▶ _WHAT YOU HAVE TO DO_
Reproduce the listing below precisely, leaving every line intact.

▶ _RECORDS SUPPLIED_
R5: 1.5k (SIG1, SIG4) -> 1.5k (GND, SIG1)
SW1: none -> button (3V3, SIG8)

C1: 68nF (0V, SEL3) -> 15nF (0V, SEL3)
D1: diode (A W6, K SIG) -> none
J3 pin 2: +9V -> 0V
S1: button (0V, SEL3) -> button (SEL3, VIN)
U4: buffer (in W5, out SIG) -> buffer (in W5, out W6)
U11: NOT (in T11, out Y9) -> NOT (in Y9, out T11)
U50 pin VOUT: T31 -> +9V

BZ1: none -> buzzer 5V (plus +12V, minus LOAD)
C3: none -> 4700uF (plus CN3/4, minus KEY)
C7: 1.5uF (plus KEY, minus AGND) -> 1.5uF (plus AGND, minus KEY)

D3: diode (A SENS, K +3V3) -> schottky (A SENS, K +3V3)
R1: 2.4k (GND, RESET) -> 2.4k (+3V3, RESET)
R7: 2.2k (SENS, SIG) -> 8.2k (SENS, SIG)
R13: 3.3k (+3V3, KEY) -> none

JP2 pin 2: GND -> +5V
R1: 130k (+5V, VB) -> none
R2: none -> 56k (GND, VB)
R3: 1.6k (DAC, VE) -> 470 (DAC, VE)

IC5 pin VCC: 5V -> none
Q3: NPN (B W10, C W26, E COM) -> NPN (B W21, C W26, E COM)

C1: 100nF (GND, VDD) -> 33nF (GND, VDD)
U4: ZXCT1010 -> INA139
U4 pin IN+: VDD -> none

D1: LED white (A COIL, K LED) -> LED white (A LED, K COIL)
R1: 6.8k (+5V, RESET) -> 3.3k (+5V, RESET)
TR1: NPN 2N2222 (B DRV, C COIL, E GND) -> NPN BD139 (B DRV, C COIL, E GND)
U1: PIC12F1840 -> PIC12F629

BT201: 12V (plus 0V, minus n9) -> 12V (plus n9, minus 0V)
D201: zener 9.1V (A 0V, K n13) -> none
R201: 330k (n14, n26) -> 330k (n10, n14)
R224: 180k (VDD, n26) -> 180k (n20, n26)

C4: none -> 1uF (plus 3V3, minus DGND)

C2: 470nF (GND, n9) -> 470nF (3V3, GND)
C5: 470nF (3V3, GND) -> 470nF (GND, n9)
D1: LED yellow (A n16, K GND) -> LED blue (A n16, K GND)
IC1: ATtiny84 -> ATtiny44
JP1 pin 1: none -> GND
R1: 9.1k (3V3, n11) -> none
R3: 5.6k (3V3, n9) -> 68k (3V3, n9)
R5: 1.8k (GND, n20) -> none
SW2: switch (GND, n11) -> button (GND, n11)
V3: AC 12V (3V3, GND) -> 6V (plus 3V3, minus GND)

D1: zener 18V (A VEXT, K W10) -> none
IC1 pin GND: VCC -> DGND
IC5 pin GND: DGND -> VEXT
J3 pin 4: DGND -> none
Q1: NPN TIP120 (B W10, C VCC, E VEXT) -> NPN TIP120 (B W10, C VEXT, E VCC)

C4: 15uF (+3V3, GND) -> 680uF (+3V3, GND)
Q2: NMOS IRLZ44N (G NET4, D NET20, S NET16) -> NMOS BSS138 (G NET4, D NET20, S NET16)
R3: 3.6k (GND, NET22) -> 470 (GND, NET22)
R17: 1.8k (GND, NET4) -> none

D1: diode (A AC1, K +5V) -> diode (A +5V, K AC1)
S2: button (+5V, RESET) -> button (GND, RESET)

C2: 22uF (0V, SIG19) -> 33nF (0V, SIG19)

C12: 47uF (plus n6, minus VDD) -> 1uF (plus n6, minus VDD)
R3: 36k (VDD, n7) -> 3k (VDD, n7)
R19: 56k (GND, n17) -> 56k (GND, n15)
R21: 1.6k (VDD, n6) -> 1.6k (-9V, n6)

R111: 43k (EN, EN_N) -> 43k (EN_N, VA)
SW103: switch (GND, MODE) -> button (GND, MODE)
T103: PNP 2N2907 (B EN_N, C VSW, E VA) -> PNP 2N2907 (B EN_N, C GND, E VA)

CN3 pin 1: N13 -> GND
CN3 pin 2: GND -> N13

▶ _SOLUTION TO THE PROBLEM_
R5: 1.5k (SIG1, SIG4) -> 1.5k (GND, SIG1)
SW1: none -> button (3V3, SIG8)

C1: 68nF (0V, SEL3) -> 15nF (0V, SEL3)
D1: diode (A W6, K SIG) -> none
J3 pin 2: +9V -> 0V
S1: button (0V, SEL3) -> button (SEL3, VIN)
U4: buffer (in W5, out SIG) -> buffer (in W5, out W6)
U11: NOT (in T11, out Y9) -> NOT (in Y9, out T11)
U50 pin VOUT: T31 -> +9V

BZ1: none -> buzzer 5V (plus +12V, minus LOAD)
C3: none -> 4700uF (plus CN3/4, minus KEY)
C7: 1.5uF (plus KEY, minus AGND) -> 1.5uF (plus AGND, minus KEY)

D3: diode (A SENS, K +3V3) -> schottky (A SENS, K +3V3)
R1: 2.4k (GND, RESET) -> 2.4k (+3V3, RESET)
R7: 2.2k (SENS, SIG) -> 8.2k (SENS, SIG)
R13: 3.3k (+3V3, KEY) -> none

JP2 pin 2: GND -> +5V
R1: 130k (+5V, VB) -> none
R2: none -> 56k (GND, VB)
R3: 1.6k (DAC, VE) -> 470 (DAC, VE)

IC5 pin VCC: 5V -> none
Q3: NPN (B W10, C W26, E COM) -> NPN (B W21, C W26, E COM)

C1: 100nF (GND, VDD) -> 33nF (GND, VDD)
U4: ZXCT1010 -> INA139
U4 pin IN+: VDD -> none

D1: LED white (A COIL, K LED) -> LED white (A LED, K COIL)
R1: 6.8k (+5V, RESET) -> 3.3k (+5V, RESET)
TR1: NPN 2N2222 (B DRV, C COIL, E GND) -> NPN BD139 (B DRV, C COIL, E GND)
U1: PIC12F1840 -> PIC12F629

BT201: 12V (plus 0V, minus n9) -> 12V (plus n9, minus 0V)
D201: zener 9.1V (A 0V, K n13) -> none
R201: 330k (n14, n26) -> 330k (n10, n14)
R224: 180k (VDD, n26) -> 180k (n20, n26)

C4: none -> 1uF (plus 3V3, minus DGND)

C2: 470nF (GND, n9) -> 470nF (3V3, GND)
C5: 470nF (3V3, GND) -> 470nF (GND, n9)
D1: LED yellow (A n16, K GND) -> LED blue (A n16, K GND)
IC1: ATtiny84 -> ATtiny44
JP1 pin 1: none -> GND
R1: 9.1k (3V3, n11) -> none
R3: 5.6k (3V3, n9) -> 68k (3V3, n9)
R5: 1.8k (GND, n20) -> none
SW2: switch (GND, n11) -> button (GND, n11)
V3: AC 12V (3V3, GND) -> 6V (plus 3V3, minus GND)

D1: zener 18V (A VEXT, K W10) -> none
IC1 pin GND: VCC -> DGND
IC5 pin GND: DGND -> VEXT
J3 pin 4: DGND -> none
Q1: NPN TIP120 (B W10, C VCC, E VEXT) -> NPN TIP120 (B W10, C VEXT, E VCC)

C4: 15uF (+3V3, GND) -> 680uF (+3V3, GND)
Q2: NMOS IRLZ44N (G NET4, D NET20, S NET16) -> NMOS BSS138 (G NET4, D NET20, S NET16)
R3: 3.6k (GND, NET22) -> 470 (GND, NET22)
R17: 1.8k (GND, NET4) -> none

D1: diode (A AC1, K +5V) -> diode (A +5V, K AC1)
S2: button (+5V, RESET) -> button (GND, RESET)

C2: 22uF (0V, SIG19) -> 33nF (0V, SIG19)

C12: 47uF (plus n6, minus VDD) -> 1uF (plus n6, minus VDD)
R3: 36k (VDD, n7) -> 3k (VDD, n7)
R19: 56k (GND, n17) -> 56k (GND, n15)
R21: 1.6k (VDD, n6) -> 1.6k (-9V, n6)

R111: 43k (EN, EN_N) -> 43k (EN_N, VA)
SW103: switch (GND, MODE) -> button (GND, MODE)
T103: PNP 2N2907 (B EN_N, C VSW, E VA) -> PNP 2N2907 (B EN_N, C GND, E VA)

CN3 pin 1: N13 -> GND
CN3 pin 2: GND -> N13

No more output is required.